Top of Records supplied

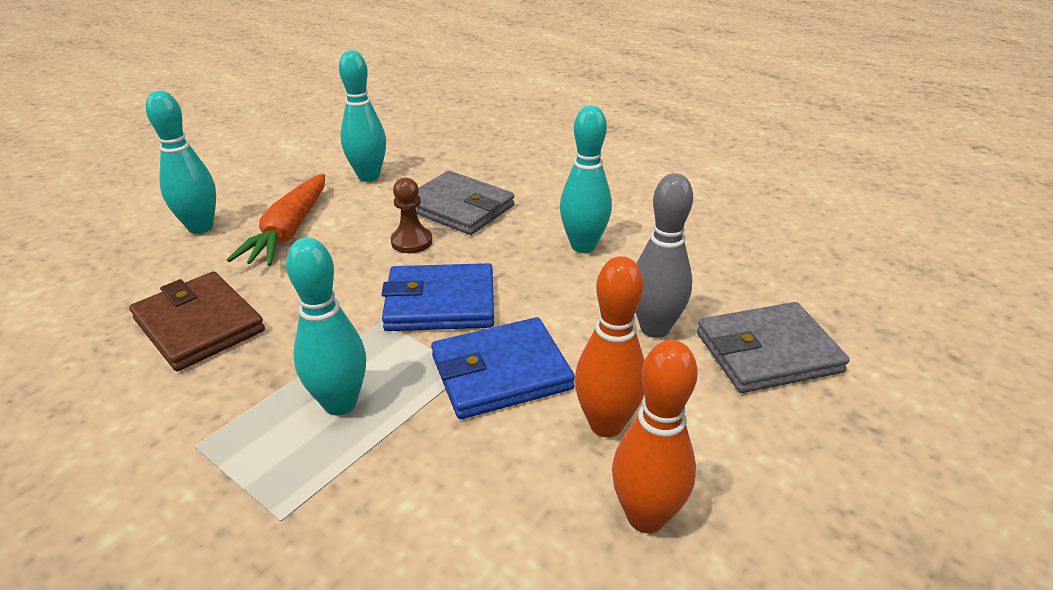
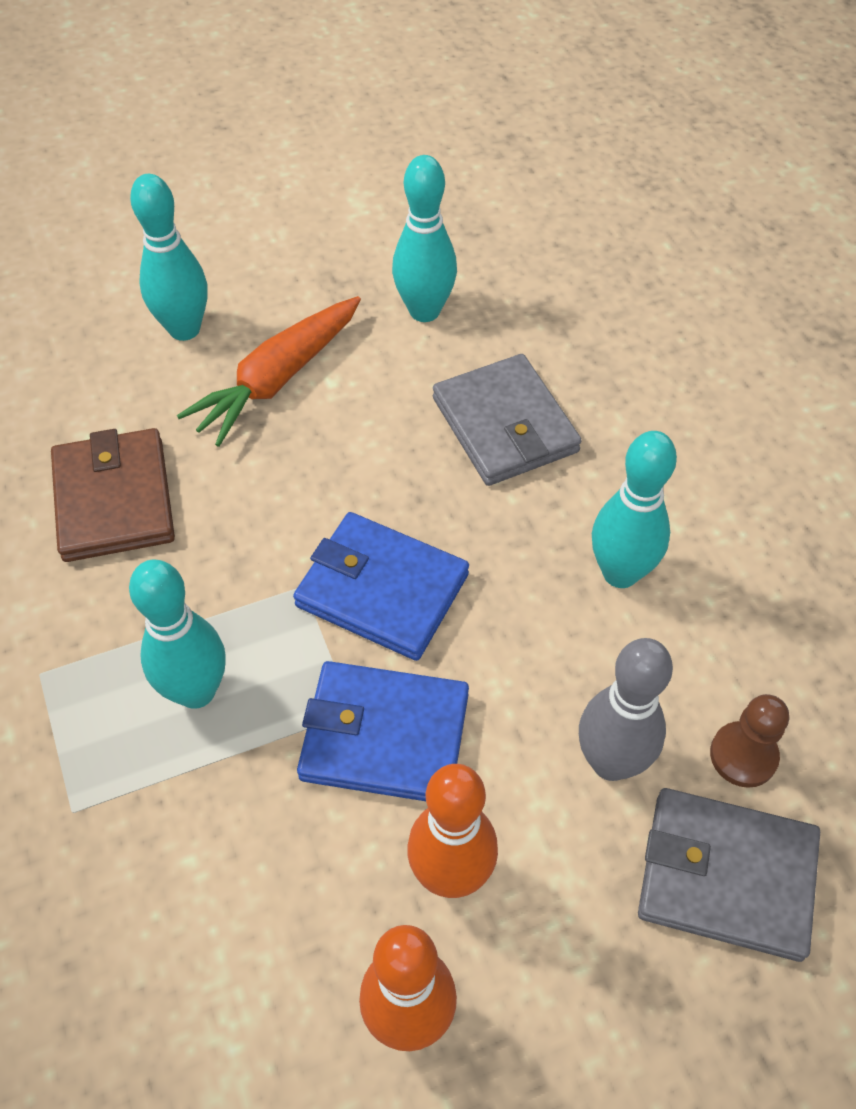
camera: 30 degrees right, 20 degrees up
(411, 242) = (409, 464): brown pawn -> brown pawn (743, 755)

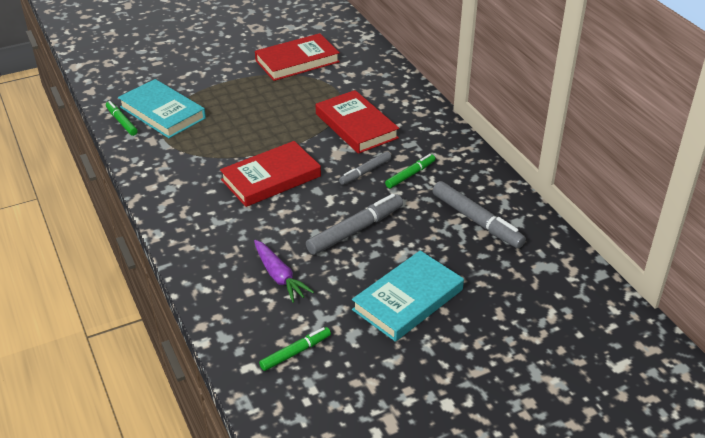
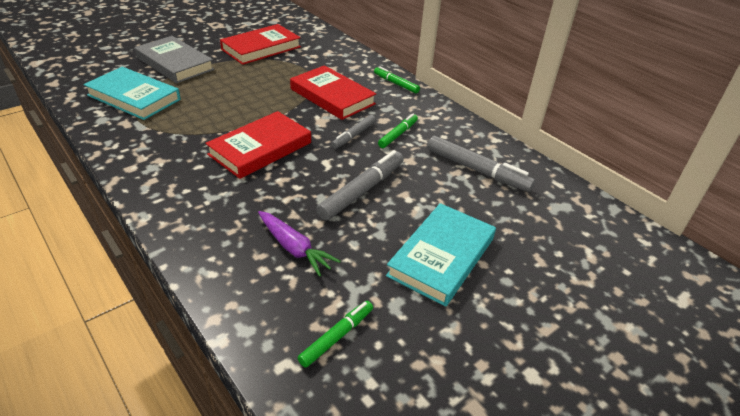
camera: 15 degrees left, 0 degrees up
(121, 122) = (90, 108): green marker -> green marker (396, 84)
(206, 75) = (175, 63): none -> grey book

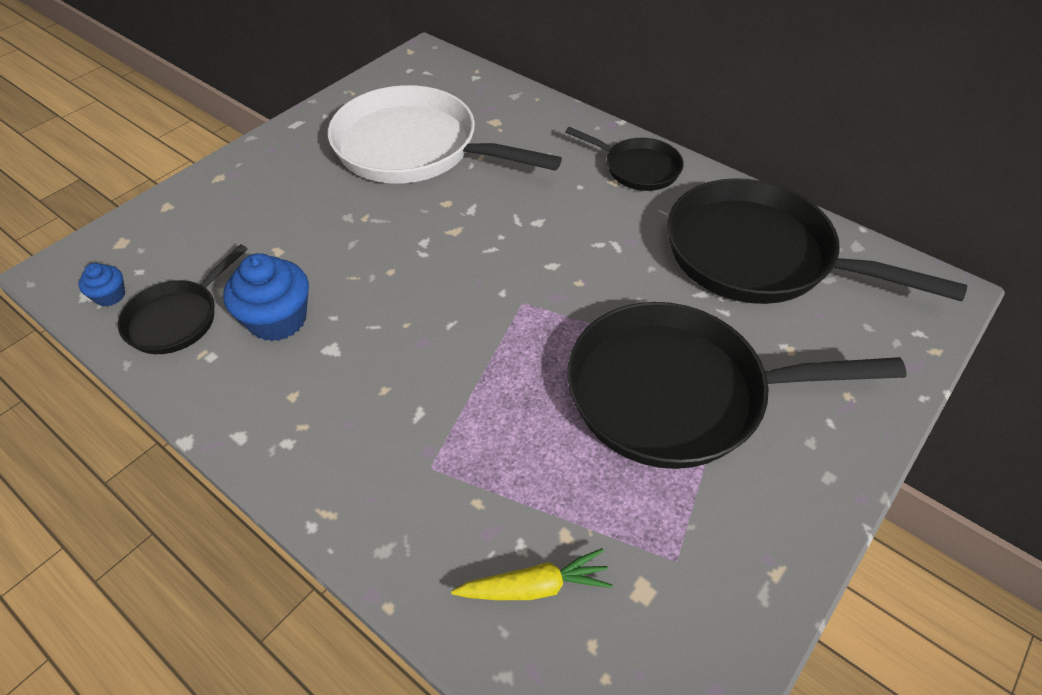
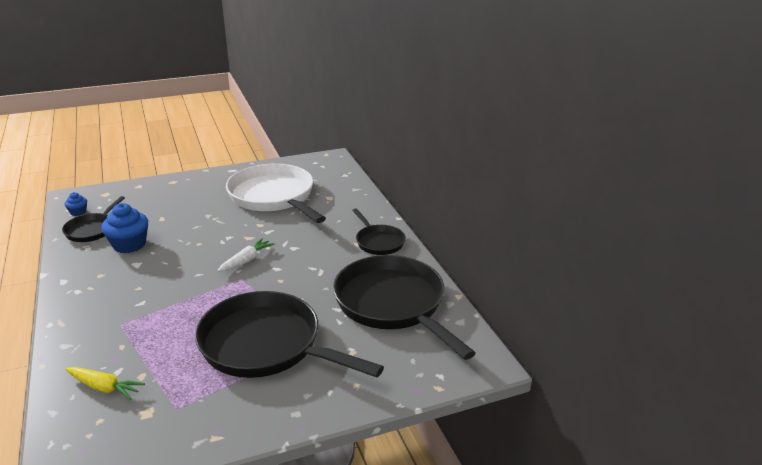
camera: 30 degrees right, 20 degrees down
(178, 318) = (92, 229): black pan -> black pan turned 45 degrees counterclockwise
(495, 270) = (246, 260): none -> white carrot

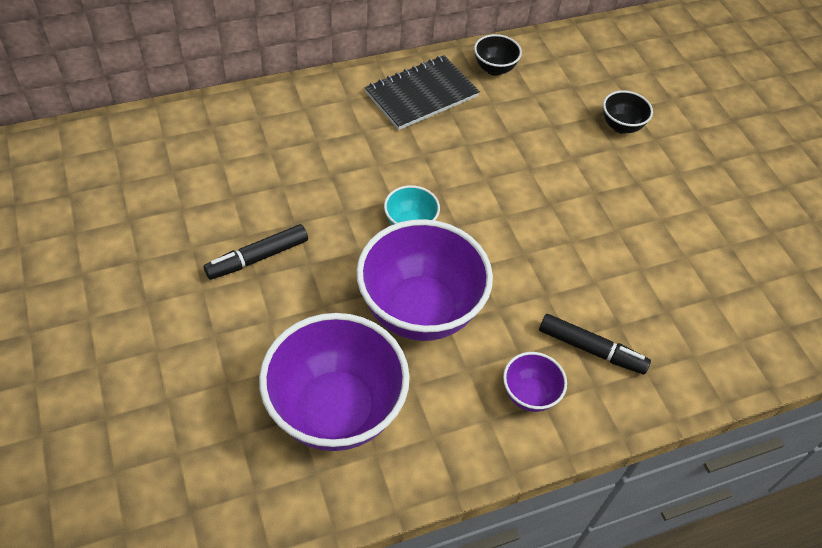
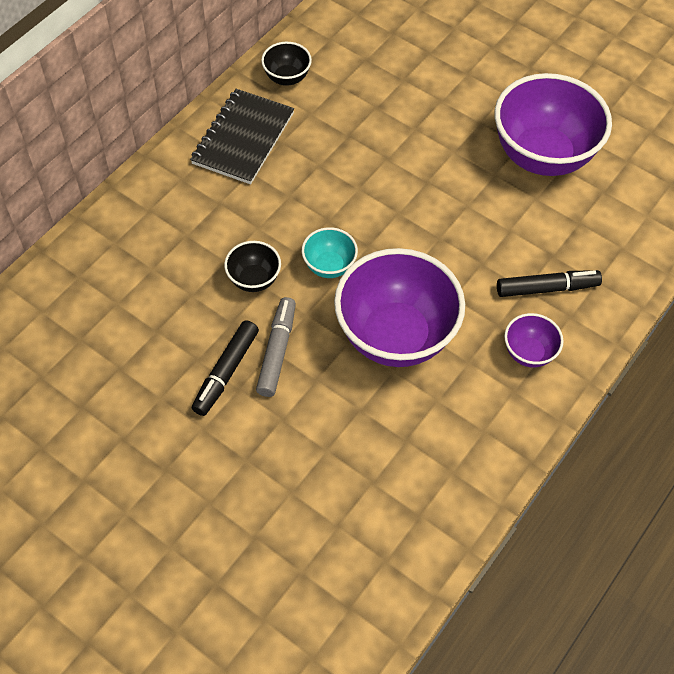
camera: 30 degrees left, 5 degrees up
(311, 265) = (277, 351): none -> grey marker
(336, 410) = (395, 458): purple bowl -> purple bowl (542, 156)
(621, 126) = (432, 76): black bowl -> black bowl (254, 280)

Bottom of Records supplied

▶ Directions for this task
Excluding the pictures, transcribe each entry above word for word.

▶ Result
camera: 30 degrees right, 20 degrees up
(411, 242) = (409, 464): brown pawn -> brown pawn (743, 755)

camera: 15 degrees left, 0 degrees up
(121, 122) = (90, 108): green marker -> green marker (396, 84)
(206, 75) = (175, 63): none -> grey book

camera: 30 degrees right, 20 degrees down
(178, 318) = (92, 229): black pan -> black pan turned 45 degrees counterclockwise
(495, 270) = (246, 260): none -> white carrot

camera: 30 degrees left, 5 degrees up
(311, 265) = (277, 351): none -> grey marker
(336, 410) = (395, 458): purple bowl -> purple bowl (542, 156)
(621, 126) = (432, 76): black bowl -> black bowl (254, 280)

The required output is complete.